Выдержка из данных:
────────

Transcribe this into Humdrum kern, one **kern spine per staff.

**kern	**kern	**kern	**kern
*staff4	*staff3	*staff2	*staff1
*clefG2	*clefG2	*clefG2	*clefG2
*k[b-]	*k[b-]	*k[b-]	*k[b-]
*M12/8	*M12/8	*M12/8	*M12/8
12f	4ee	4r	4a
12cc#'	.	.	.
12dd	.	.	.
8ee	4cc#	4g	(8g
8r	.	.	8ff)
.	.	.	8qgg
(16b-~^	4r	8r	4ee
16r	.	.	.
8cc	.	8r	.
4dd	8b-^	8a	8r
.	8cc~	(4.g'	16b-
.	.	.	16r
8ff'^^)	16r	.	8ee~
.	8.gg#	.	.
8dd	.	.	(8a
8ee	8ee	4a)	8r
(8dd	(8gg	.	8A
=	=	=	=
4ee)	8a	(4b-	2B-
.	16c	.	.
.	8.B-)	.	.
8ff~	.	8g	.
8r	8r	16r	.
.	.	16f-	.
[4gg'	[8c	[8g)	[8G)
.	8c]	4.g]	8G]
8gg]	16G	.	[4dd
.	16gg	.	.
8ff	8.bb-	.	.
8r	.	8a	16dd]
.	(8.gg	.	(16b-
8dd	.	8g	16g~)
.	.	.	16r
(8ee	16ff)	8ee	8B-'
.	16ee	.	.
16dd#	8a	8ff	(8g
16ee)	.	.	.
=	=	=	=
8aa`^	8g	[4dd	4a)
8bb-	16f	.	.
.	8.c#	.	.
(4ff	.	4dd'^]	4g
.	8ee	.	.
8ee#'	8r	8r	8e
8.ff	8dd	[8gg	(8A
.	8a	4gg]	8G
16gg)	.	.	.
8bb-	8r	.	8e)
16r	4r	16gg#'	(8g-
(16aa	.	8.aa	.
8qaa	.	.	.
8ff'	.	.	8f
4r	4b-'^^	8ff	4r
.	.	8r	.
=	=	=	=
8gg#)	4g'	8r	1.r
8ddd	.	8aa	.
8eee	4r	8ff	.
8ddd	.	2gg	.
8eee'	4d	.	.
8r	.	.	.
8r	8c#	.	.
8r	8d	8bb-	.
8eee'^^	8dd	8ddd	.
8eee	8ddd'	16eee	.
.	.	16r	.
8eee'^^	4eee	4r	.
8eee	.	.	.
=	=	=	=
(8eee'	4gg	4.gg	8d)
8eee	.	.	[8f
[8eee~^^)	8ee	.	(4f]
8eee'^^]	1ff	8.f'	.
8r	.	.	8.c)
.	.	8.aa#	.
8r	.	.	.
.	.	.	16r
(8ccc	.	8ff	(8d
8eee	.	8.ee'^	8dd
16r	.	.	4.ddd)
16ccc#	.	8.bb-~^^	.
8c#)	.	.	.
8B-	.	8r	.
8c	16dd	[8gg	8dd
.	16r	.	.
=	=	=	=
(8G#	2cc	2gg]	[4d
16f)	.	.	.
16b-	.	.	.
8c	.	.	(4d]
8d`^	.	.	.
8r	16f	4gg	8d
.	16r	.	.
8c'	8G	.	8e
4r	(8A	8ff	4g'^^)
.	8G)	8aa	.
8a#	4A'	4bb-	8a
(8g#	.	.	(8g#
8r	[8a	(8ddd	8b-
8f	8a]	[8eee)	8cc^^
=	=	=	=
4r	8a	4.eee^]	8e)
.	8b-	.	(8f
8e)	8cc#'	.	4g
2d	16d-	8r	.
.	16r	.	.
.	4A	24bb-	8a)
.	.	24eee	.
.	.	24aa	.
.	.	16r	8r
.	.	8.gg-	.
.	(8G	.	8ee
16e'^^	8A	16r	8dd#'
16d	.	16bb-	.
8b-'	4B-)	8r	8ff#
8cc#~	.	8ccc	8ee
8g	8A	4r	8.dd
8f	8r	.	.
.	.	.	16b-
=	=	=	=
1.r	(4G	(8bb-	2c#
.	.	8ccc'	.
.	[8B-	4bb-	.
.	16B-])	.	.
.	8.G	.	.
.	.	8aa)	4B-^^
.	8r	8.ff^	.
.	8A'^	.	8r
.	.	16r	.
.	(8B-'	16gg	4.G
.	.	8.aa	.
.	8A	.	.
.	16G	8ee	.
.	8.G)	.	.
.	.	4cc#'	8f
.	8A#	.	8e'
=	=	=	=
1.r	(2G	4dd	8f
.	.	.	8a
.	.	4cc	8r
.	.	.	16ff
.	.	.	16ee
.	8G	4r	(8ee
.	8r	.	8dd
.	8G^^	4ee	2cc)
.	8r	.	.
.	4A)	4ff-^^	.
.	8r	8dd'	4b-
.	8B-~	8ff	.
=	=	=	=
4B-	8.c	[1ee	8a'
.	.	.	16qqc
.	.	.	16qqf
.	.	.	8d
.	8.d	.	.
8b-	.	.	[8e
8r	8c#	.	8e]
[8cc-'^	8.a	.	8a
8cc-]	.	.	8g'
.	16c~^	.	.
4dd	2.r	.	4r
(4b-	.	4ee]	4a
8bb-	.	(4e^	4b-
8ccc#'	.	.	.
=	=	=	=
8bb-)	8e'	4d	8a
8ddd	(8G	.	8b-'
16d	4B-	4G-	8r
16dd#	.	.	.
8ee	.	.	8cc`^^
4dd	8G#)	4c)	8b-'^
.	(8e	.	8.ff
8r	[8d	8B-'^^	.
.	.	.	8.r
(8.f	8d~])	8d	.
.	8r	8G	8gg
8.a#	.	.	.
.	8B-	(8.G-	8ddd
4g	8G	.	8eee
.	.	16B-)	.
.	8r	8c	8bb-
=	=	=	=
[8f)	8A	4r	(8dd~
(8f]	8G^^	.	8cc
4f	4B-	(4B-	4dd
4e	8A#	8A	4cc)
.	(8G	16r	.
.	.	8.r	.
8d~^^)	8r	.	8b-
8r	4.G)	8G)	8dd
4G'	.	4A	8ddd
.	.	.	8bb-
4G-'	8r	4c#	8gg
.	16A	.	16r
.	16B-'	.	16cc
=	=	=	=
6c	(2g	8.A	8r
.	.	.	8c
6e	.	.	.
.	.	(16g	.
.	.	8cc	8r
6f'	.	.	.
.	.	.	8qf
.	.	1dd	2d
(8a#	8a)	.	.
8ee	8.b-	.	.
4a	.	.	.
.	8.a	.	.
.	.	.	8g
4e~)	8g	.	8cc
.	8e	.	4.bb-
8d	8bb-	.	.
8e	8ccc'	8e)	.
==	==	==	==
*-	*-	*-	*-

────────

Задание: Выпишите из записей выше все строки, где встречается строка «kern», учитывая регистр букв.

Ответ:
Transcribe this into Humdrum kern, one **kern spine per staff.
**kern	**kern	**kern	**kern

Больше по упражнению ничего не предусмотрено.